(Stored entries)

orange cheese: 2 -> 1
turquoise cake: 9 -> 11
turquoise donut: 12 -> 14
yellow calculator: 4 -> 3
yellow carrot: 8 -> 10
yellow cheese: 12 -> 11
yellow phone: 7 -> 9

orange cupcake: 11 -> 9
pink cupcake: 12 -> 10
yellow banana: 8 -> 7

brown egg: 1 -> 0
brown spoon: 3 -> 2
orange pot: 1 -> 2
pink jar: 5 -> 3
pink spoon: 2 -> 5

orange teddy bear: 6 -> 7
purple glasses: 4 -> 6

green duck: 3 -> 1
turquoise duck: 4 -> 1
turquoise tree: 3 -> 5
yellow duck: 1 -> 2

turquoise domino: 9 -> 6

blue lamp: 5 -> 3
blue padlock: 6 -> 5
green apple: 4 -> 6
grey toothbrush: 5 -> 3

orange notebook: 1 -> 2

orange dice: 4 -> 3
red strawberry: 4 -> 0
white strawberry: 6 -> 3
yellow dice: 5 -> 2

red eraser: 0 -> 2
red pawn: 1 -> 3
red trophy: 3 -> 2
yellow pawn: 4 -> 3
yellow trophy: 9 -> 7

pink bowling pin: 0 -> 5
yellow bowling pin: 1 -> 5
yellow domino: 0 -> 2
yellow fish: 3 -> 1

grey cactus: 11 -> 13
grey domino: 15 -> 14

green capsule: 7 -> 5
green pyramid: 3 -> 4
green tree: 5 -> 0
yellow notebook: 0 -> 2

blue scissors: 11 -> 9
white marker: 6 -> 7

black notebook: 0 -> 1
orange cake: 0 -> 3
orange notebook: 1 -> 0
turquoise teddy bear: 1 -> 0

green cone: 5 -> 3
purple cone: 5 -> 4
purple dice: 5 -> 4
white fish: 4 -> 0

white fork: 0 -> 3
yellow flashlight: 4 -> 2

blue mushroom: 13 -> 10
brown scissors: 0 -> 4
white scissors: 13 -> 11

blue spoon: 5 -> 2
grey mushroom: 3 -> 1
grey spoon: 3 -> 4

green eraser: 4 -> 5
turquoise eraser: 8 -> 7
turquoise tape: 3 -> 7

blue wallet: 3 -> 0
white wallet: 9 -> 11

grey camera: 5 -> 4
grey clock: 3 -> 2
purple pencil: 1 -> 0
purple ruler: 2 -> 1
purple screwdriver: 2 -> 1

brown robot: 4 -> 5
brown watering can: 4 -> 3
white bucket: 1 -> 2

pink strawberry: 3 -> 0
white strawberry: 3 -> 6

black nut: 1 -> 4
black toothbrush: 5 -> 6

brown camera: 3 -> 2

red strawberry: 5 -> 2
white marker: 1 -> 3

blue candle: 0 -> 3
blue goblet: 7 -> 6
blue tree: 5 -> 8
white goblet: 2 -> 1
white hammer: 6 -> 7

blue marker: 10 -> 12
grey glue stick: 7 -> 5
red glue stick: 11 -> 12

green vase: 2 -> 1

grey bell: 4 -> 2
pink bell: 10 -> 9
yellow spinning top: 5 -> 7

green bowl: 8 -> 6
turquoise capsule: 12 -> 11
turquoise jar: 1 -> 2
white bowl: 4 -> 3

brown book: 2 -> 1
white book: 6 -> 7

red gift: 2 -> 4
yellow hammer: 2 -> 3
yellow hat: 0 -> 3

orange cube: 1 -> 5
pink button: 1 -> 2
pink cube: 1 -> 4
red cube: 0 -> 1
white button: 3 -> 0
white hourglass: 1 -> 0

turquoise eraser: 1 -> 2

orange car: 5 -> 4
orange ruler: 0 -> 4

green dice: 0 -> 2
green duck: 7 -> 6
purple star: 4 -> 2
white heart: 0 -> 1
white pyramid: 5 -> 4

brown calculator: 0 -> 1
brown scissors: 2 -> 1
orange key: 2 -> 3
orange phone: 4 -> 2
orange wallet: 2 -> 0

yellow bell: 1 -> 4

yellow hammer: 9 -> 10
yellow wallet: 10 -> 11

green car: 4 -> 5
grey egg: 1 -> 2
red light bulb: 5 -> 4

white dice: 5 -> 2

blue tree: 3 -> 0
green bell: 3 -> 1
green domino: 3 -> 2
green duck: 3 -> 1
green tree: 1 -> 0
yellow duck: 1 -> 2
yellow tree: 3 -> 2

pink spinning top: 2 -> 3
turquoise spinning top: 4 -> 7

→ **Exercise brief**: Each record must be duplicated exactly, with none missing.

→ **Finished task**:
orange cheese: 2 -> 1
turquoise cake: 9 -> 11
turquoise donut: 12 -> 14
yellow calculator: 4 -> 3
yellow carrot: 8 -> 10
yellow cheese: 12 -> 11
yellow phone: 7 -> 9

orange cupcake: 11 -> 9
pink cupcake: 12 -> 10
yellow banana: 8 -> 7

brown egg: 1 -> 0
brown spoon: 3 -> 2
orange pot: 1 -> 2
pink jar: 5 -> 3
pink spoon: 2 -> 5

orange teddy bear: 6 -> 7
purple glasses: 4 -> 6

green duck: 3 -> 1
turquoise duck: 4 -> 1
turquoise tree: 3 -> 5
yellow duck: 1 -> 2

turquoise domino: 9 -> 6

blue lamp: 5 -> 3
blue padlock: 6 -> 5
green apple: 4 -> 6
grey toothbrush: 5 -> 3

orange notebook: 1 -> 2

orange dice: 4 -> 3
red strawberry: 4 -> 0
white strawberry: 6 -> 3
yellow dice: 5 -> 2

red eraser: 0 -> 2
red pawn: 1 -> 3
red trophy: 3 -> 2
yellow pawn: 4 -> 3
yellow trophy: 9 -> 7

pink bowling pin: 0 -> 5
yellow bowling pin: 1 -> 5
yellow domino: 0 -> 2
yellow fish: 3 -> 1

grey cactus: 11 -> 13
grey domino: 15 -> 14

green capsule: 7 -> 5
green pyramid: 3 -> 4
green tree: 5 -> 0
yellow notebook: 0 -> 2

blue scissors: 11 -> 9
white marker: 6 -> 7

black notebook: 0 -> 1
orange cake: 0 -> 3
orange notebook: 1 -> 0
turquoise teddy bear: 1 -> 0

green cone: 5 -> 3
purple cone: 5 -> 4
purple dice: 5 -> 4
white fish: 4 -> 0

white fork: 0 -> 3
yellow flashlight: 4 -> 2

blue mushroom: 13 -> 10
brown scissors: 0 -> 4
white scissors: 13 -> 11

blue spoon: 5 -> 2
grey mushroom: 3 -> 1
grey spoon: 3 -> 4

green eraser: 4 -> 5
turquoise eraser: 8 -> 7
turquoise tape: 3 -> 7

blue wallet: 3 -> 0
white wallet: 9 -> 11

grey camera: 5 -> 4
grey clock: 3 -> 2
purple pencil: 1 -> 0
purple ruler: 2 -> 1
purple screwdriver: 2 -> 1

brown robot: 4 -> 5
brown watering can: 4 -> 3
white bucket: 1 -> 2

pink strawberry: 3 -> 0
white strawberry: 3 -> 6

black nut: 1 -> 4
black toothbrush: 5 -> 6

brown camera: 3 -> 2

red strawberry: 5 -> 2
white marker: 1 -> 3

blue candle: 0 -> 3
blue goblet: 7 -> 6
blue tree: 5 -> 8
white goblet: 2 -> 1
white hammer: 6 -> 7

blue marker: 10 -> 12
grey glue stick: 7 -> 5
red glue stick: 11 -> 12

green vase: 2 -> 1

grey bell: 4 -> 2
pink bell: 10 -> 9
yellow spinning top: 5 -> 7

green bowl: 8 -> 6
turquoise capsule: 12 -> 11
turquoise jar: 1 -> 2
white bowl: 4 -> 3

brown book: 2 -> 1
white book: 6 -> 7

red gift: 2 -> 4
yellow hammer: 2 -> 3
yellow hat: 0 -> 3

orange cube: 1 -> 5
pink button: 1 -> 2
pink cube: 1 -> 4
red cube: 0 -> 1
white button: 3 -> 0
white hourglass: 1 -> 0

turquoise eraser: 1 -> 2

orange car: 5 -> 4
orange ruler: 0 -> 4

green dice: 0 -> 2
green duck: 7 -> 6
purple star: 4 -> 2
white heart: 0 -> 1
white pyramid: 5 -> 4

brown calculator: 0 -> 1
brown scissors: 2 -> 1
orange key: 2 -> 3
orange phone: 4 -> 2
orange wallet: 2 -> 0

yellow bell: 1 -> 4

yellow hammer: 9 -> 10
yellow wallet: 10 -> 11

green car: 4 -> 5
grey egg: 1 -> 2
red light bulb: 5 -> 4

white dice: 5 -> 2

blue tree: 3 -> 0
green bell: 3 -> 1
green domino: 3 -> 2
green duck: 3 -> 1
green tree: 1 -> 0
yellow duck: 1 -> 2
yellow tree: 3 -> 2

pink spinning top: 2 -> 3
turquoise spinning top: 4 -> 7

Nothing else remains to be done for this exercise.